▸ **STATED EXERCISE**
Set down all of the data exactly as it appears.

(Stored items from a collection)
□ □ □
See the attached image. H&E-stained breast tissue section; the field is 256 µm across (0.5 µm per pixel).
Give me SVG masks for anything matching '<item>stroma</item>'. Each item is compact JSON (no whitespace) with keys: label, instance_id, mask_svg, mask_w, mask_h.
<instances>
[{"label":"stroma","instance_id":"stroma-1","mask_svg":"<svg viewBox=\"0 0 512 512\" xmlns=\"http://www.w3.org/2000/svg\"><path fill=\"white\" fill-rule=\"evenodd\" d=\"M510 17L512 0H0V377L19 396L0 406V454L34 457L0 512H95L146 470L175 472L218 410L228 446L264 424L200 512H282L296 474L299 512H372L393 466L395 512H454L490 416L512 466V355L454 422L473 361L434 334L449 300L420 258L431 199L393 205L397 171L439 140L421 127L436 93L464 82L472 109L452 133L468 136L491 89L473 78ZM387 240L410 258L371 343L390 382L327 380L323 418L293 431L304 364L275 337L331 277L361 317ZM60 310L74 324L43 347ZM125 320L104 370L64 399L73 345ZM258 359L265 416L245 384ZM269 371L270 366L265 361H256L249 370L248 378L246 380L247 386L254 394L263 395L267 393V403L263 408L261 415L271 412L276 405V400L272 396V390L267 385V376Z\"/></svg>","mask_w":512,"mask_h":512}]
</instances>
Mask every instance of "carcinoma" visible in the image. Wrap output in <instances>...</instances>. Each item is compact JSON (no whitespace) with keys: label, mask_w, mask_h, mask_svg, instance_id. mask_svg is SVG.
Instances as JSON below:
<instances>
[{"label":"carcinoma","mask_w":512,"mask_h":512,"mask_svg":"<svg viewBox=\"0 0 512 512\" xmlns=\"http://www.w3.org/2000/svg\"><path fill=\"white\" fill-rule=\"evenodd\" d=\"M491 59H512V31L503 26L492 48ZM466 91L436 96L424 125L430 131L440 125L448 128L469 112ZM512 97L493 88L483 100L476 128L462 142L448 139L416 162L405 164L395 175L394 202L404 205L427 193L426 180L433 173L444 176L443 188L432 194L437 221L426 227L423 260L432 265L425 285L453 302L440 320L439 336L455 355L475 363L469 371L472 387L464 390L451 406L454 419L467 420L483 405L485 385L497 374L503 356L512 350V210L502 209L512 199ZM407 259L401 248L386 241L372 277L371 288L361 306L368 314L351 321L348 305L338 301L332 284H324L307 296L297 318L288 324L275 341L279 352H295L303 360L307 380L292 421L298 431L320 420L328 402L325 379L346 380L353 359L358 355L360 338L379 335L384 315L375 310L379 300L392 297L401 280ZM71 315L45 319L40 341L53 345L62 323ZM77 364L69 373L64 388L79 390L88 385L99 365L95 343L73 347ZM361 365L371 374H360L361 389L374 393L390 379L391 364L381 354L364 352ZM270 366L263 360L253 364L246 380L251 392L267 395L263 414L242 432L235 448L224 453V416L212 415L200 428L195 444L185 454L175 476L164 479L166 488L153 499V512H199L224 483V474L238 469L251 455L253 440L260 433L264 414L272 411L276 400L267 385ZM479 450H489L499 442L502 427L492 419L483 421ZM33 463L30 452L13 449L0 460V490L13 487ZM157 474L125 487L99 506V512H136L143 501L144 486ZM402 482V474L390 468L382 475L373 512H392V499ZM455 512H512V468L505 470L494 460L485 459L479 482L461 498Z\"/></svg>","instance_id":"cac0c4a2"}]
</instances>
□ □ □
▸ **RESULT OF THE TASK**
See the attached image. H&E-stained breast tissue section; the field is 256 µm across (0.5 µm per pixel).
Give me SVG masks for anything matching '<item>stroma</item>'. Each item is compact JSON (no whitespace) with keys: label, instance_id, mask_svg, mask_w, mask_h.
<instances>
[{"label":"stroma","instance_id":"stroma-1","mask_svg":"<svg viewBox=\"0 0 512 512\" xmlns=\"http://www.w3.org/2000/svg\"><path fill=\"white\" fill-rule=\"evenodd\" d=\"M510 17L512 0H0V377L19 396L0 406V454L34 457L0 512H95L146 470L175 472L218 410L228 446L264 424L200 512H282L296 474L299 512H372L393 466L395 512H454L490 416L512 466V355L454 422L473 361L434 334L449 300L420 258L431 199L393 205L397 171L439 140L421 127L436 93L464 82L472 109L452 133L468 136L491 89L473 78ZM387 240L410 258L371 343L390 382L327 380L323 418L293 431L304 364L275 337L331 277L361 317ZM60 310L74 324L43 347ZM125 320L104 370L64 399L73 345ZM258 359L265 416L245 384ZM269 371L270 366L265 361H256L249 370L248 378L246 380L247 386L254 394L263 395L267 393V403L263 408L261 415L271 412L276 405V400L272 396V390L267 385V376Z\"/></svg>","mask_w":512,"mask_h":512}]
</instances>
Mask every instance of "carcinoma" visible in the image. Wrap output in <instances>...</instances>. Each item is compact JSON (no whitespace) with keys: label, mask_w, mask_h, mask_svg, instance_id. mask_svg is SVG.
Instances as JSON below:
<instances>
[{"label":"carcinoma","mask_w":512,"mask_h":512,"mask_svg":"<svg viewBox=\"0 0 512 512\" xmlns=\"http://www.w3.org/2000/svg\"><path fill=\"white\" fill-rule=\"evenodd\" d=\"M491 59H512V31L503 26L492 48ZM466 91L436 96L424 125L430 131L440 125L448 128L469 112ZM512 97L493 88L483 100L476 128L462 142L448 139L416 162L405 164L395 175L394 202L404 205L427 193L426 180L433 173L444 176L443 188L432 194L437 221L426 227L423 260L432 265L425 285L453 302L440 320L439 336L455 355L475 363L469 371L472 387L464 390L451 406L454 419L467 420L483 405L485 385L497 374L503 356L512 350V210L502 209L512 199ZM407 259L401 248L386 241L372 277L371 288L361 306L368 314L351 321L348 305L338 301L332 284H324L307 296L297 318L288 324L275 341L279 352H295L303 360L307 380L292 421L298 431L320 420L328 402L325 379L346 380L353 359L358 355L360 338L379 335L384 315L375 310L379 300L392 297L401 280ZM71 315L45 319L40 341L53 345L62 323ZM77 364L69 373L64 388L79 390L88 385L99 365L95 343L73 347ZM361 365L371 374H360L361 389L374 393L390 379L391 364L381 354L364 352ZM270 366L263 360L253 364L246 380L251 392L267 395L263 414L242 432L235 448L224 453V416L212 415L200 428L195 444L185 454L175 476L164 479L166 488L153 499V512H199L224 483V474L238 469L251 455L253 440L260 433L264 414L272 411L276 400L267 385ZM479 450H489L499 442L502 427L492 419L483 421ZM33 463L30 452L13 449L0 460V490L13 487ZM157 474L125 487L99 506V512H136L143 501L144 486ZM402 482V474L390 468L382 475L373 512H392V499ZM455 512H512V468L505 470L494 460L485 459L479 482L461 498Z\"/></svg>","instance_id":"cac0c4a2"}]
</instances>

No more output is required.